START RECORDED DATA
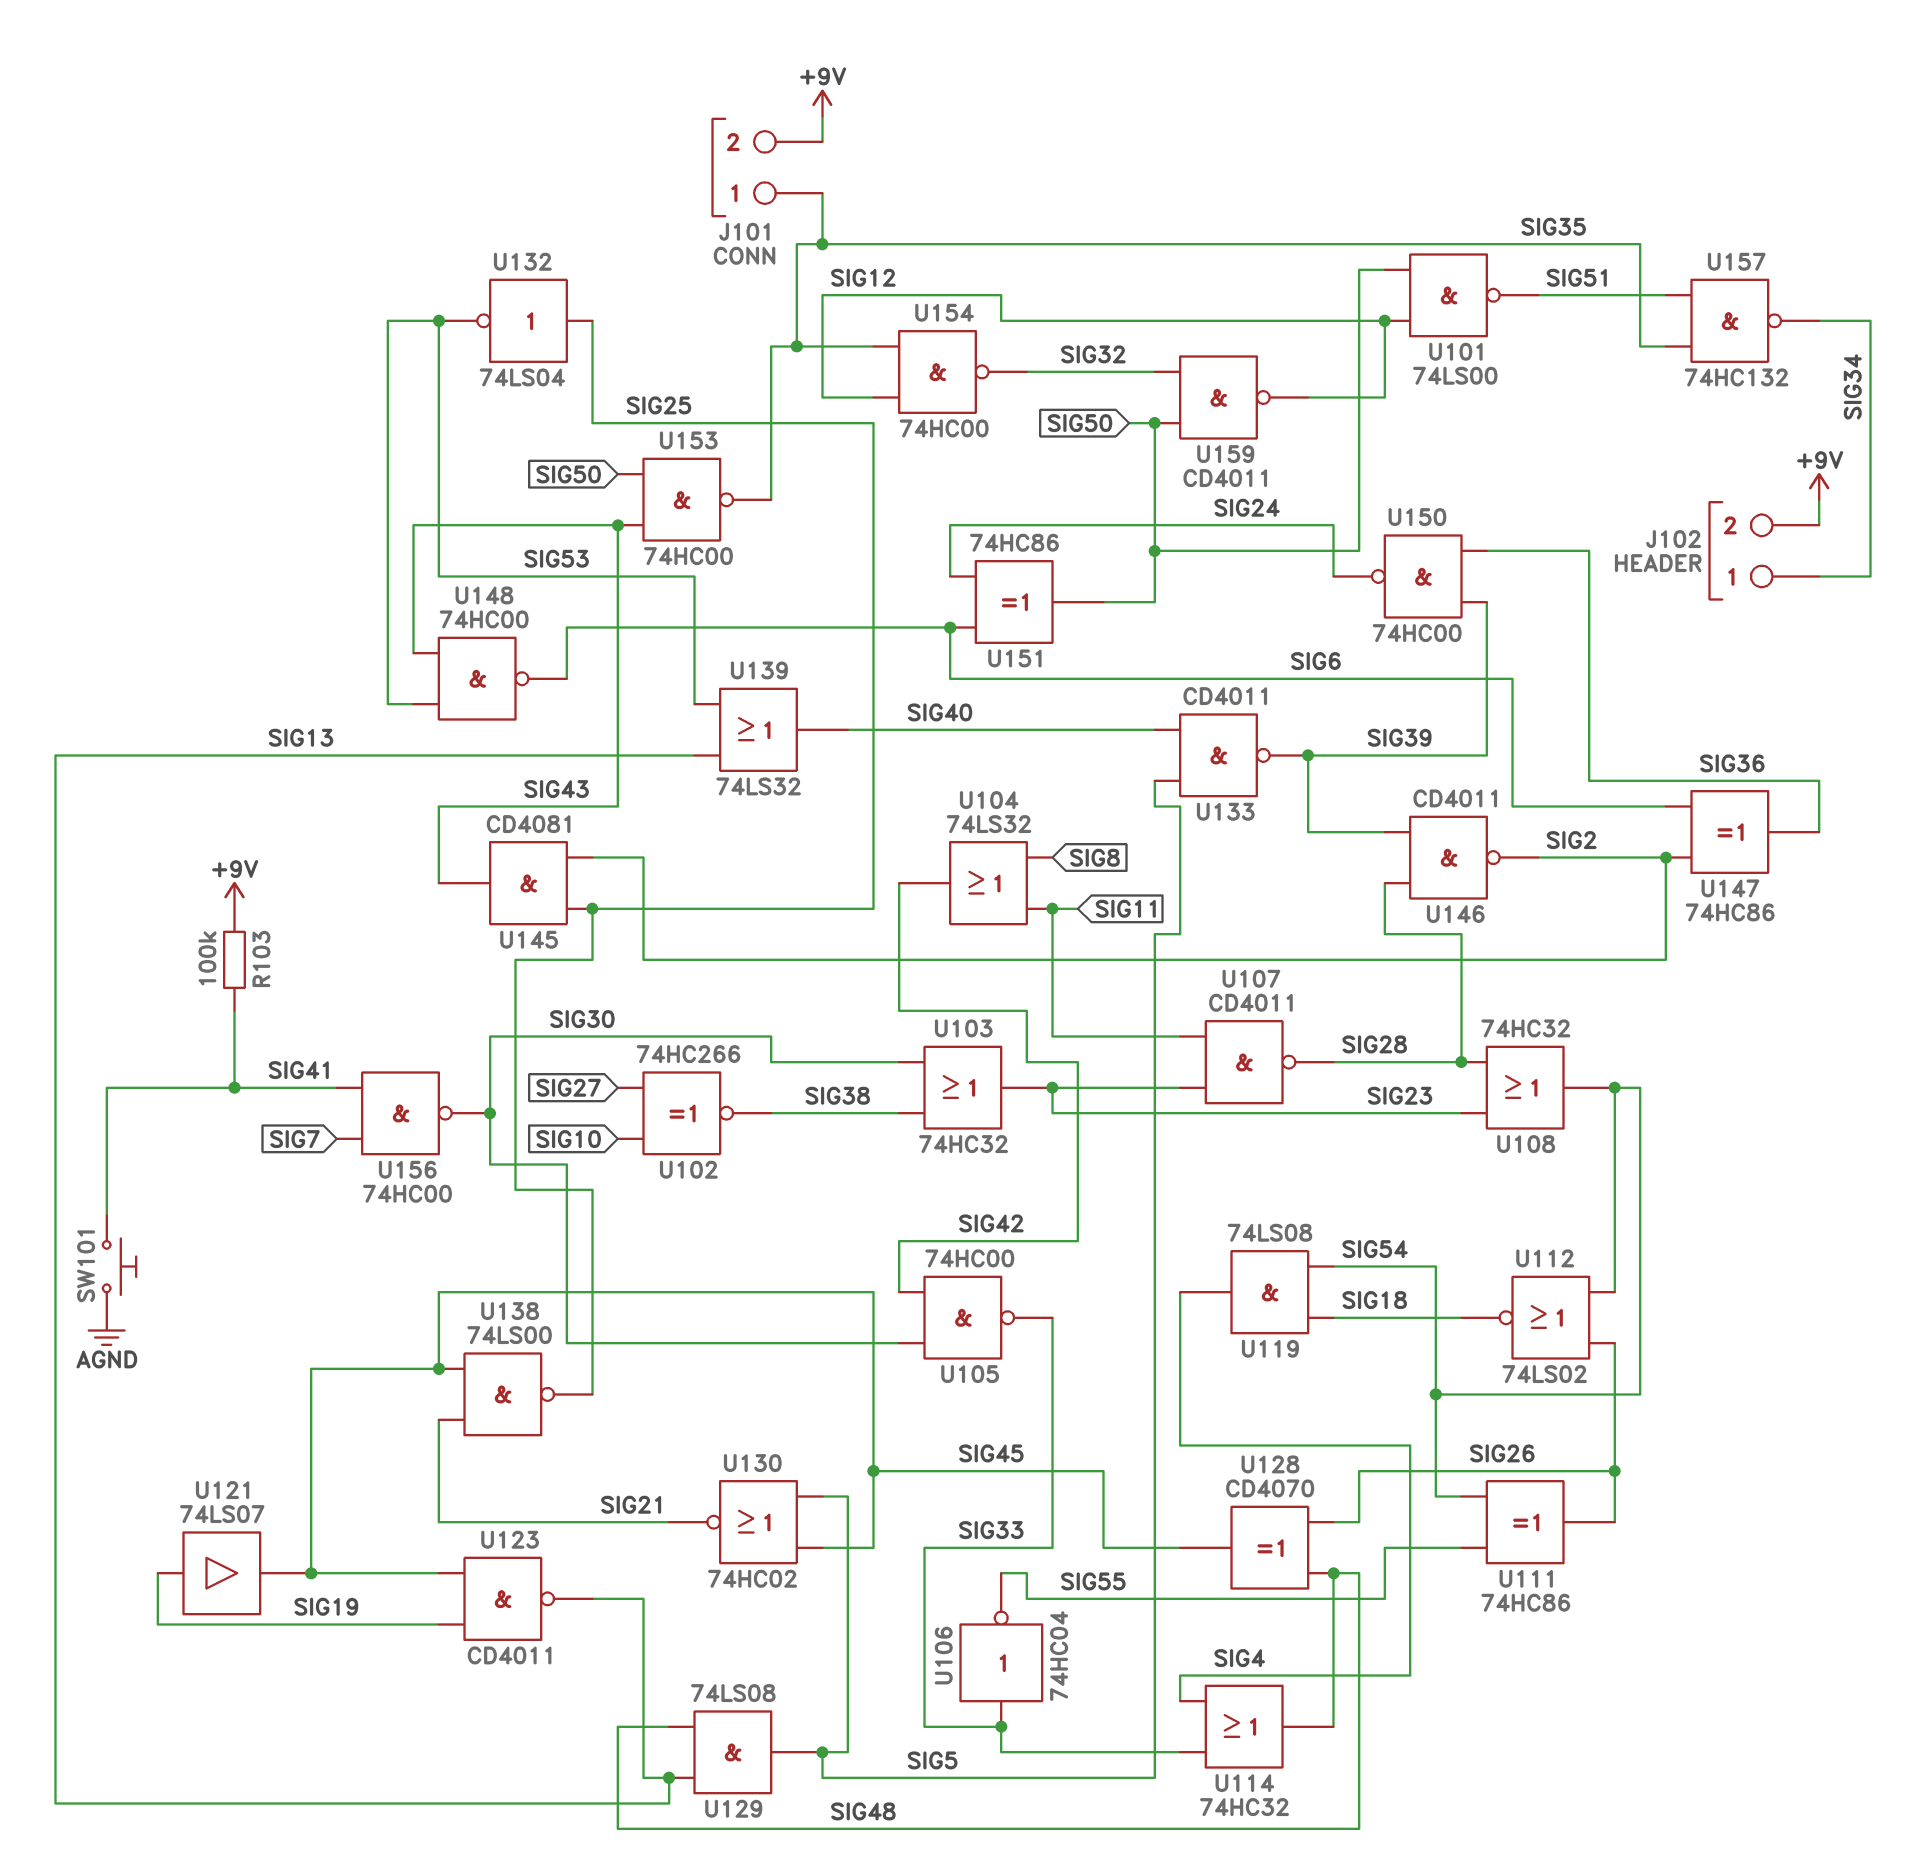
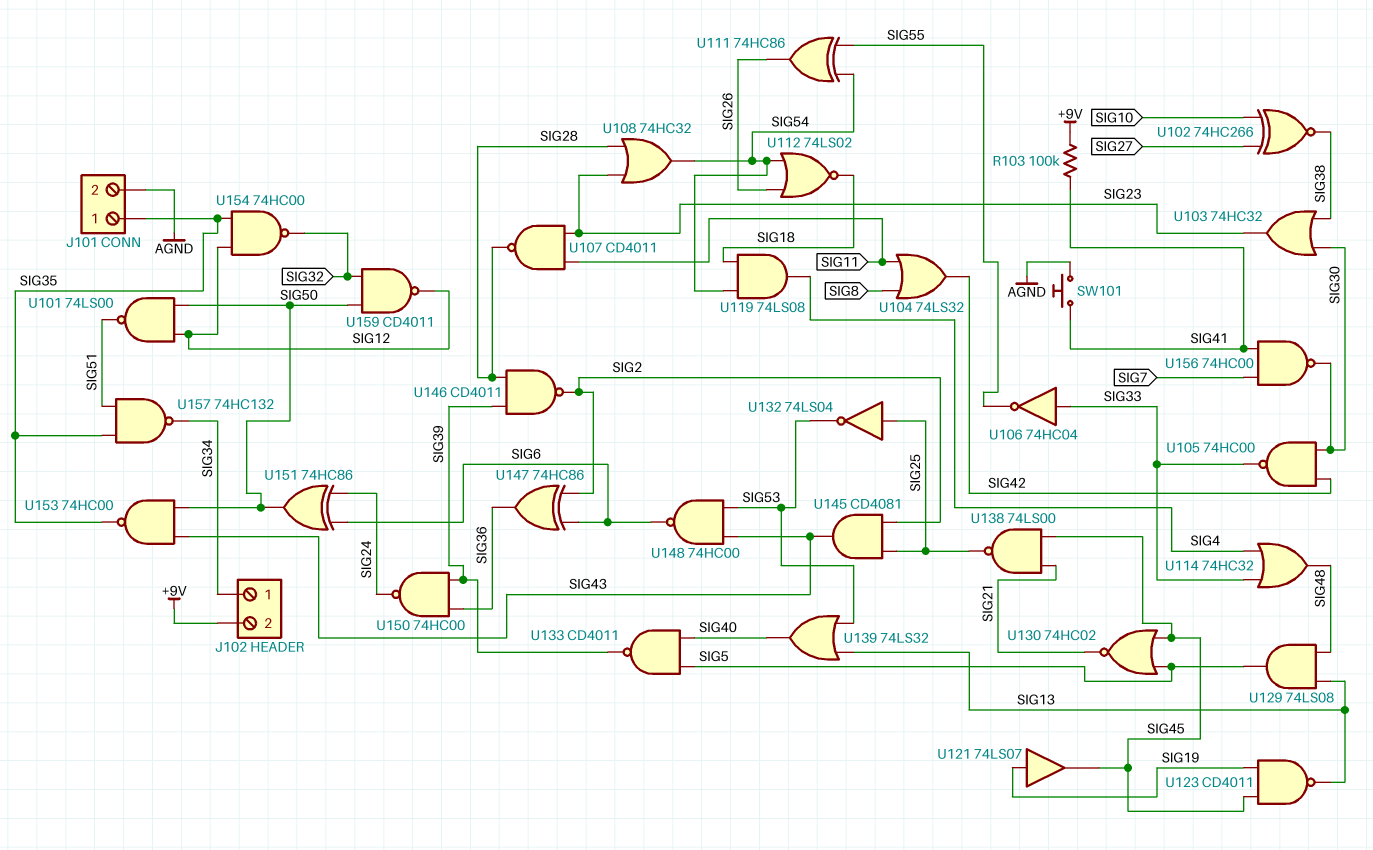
J101 pin 2: +9V -> AGND
U128: XOR CD4070 (in SIG26, in SIG48, out SIG45) -> none

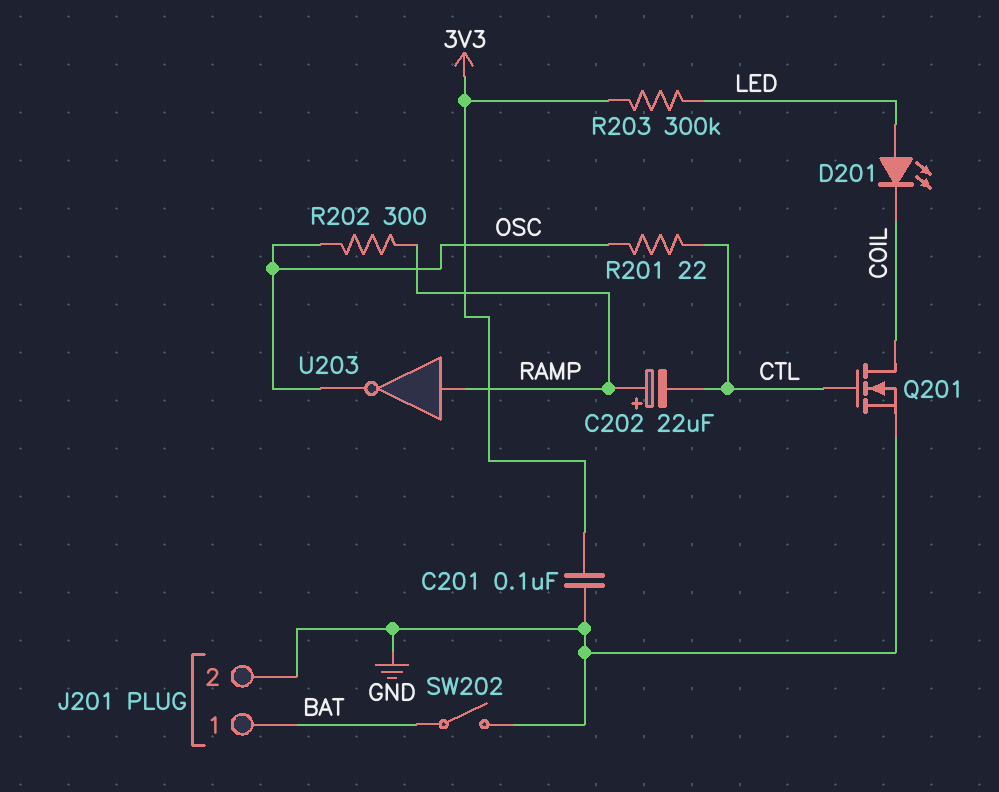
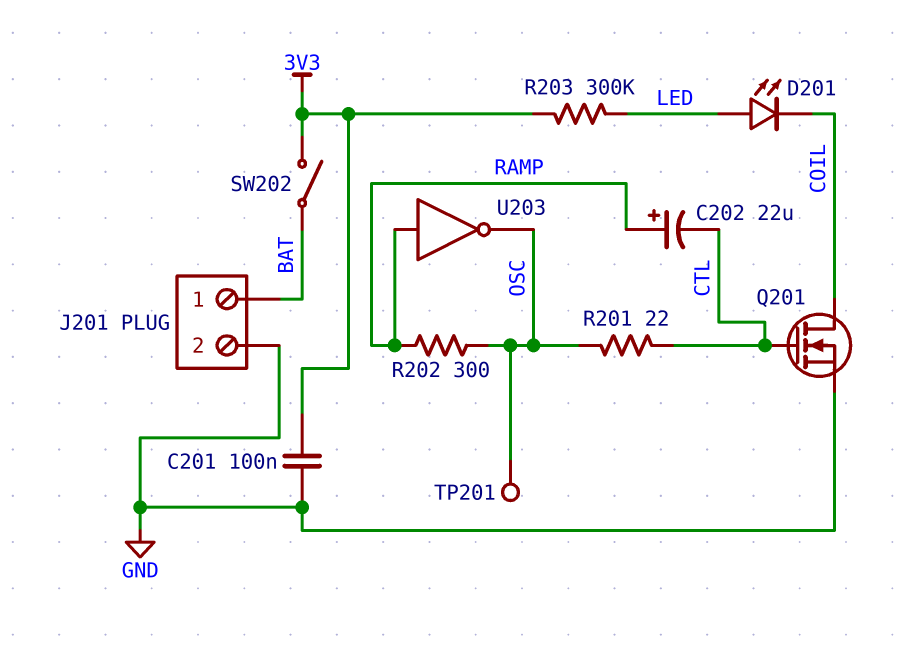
SW202: switch (BAT, GND) -> switch (3V3, BAT)
TP201: none -> test point (OSC)

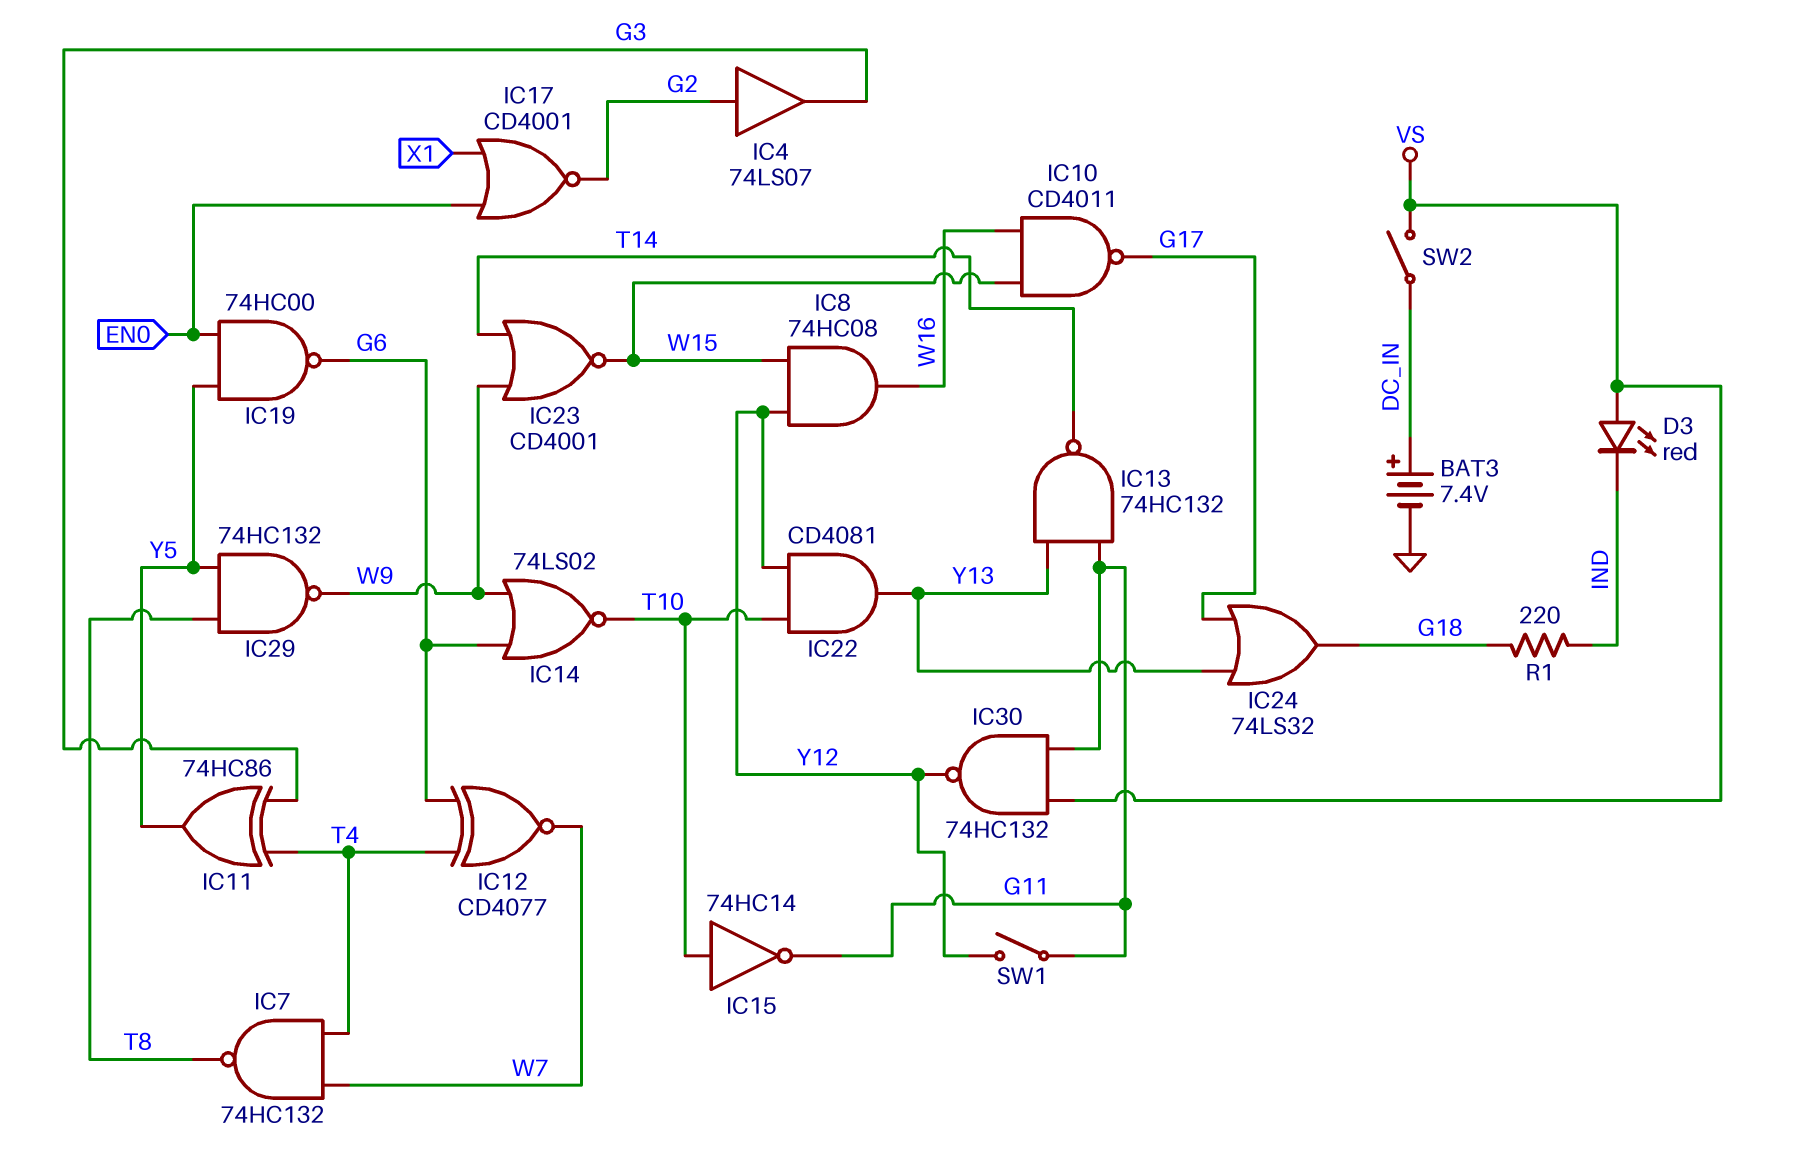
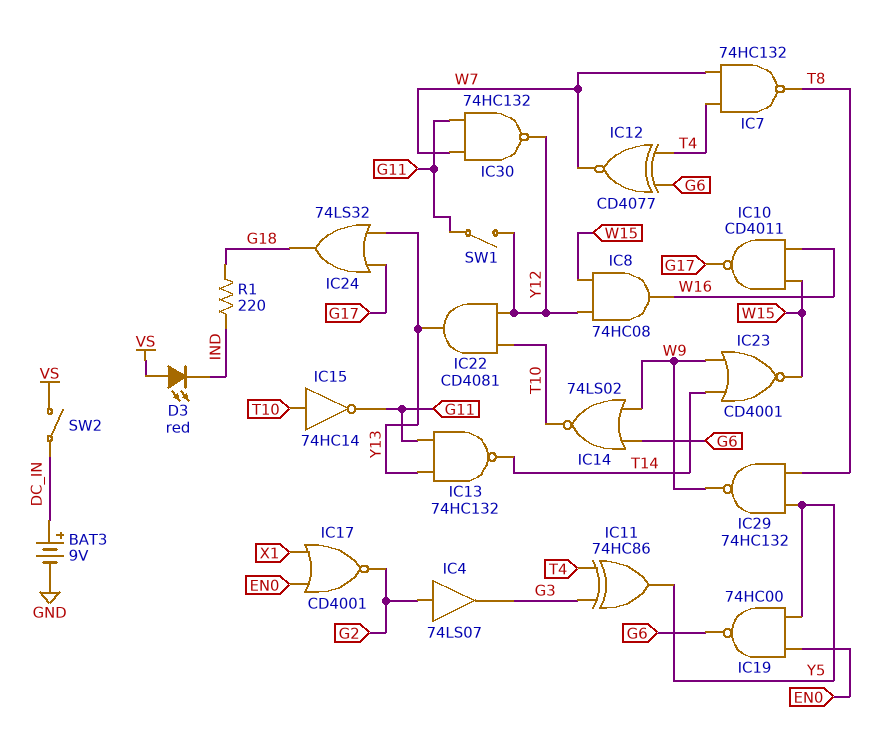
BAT3: 7.4V (plus DC_IN, minus GND) -> 9V (plus DC_IN, minus GND)
IC30: NAND 74HC132 (in G11, in VS, out Y12) -> NAND 74HC132 (in G11, in W7, out Y12)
END RECORDED DATA
### PROBLEM DESCRIPTION
Give an exact copy of the data, and omit any pictures it holds.

### RESULT BELOW
J101 pin 2: +9V -> AGND
U128: XOR CD4070 (in SIG26, in SIG48, out SIG45) -> none

SW202: switch (BAT, GND) -> switch (3V3, BAT)
TP201: none -> test point (OSC)

BAT3: 7.4V (plus DC_IN, minus GND) -> 9V (plus DC_IN, minus GND)
IC30: NAND 74HC132 (in G11, in VS, out Y12) -> NAND 74HC132 (in G11, in W7, out Y12)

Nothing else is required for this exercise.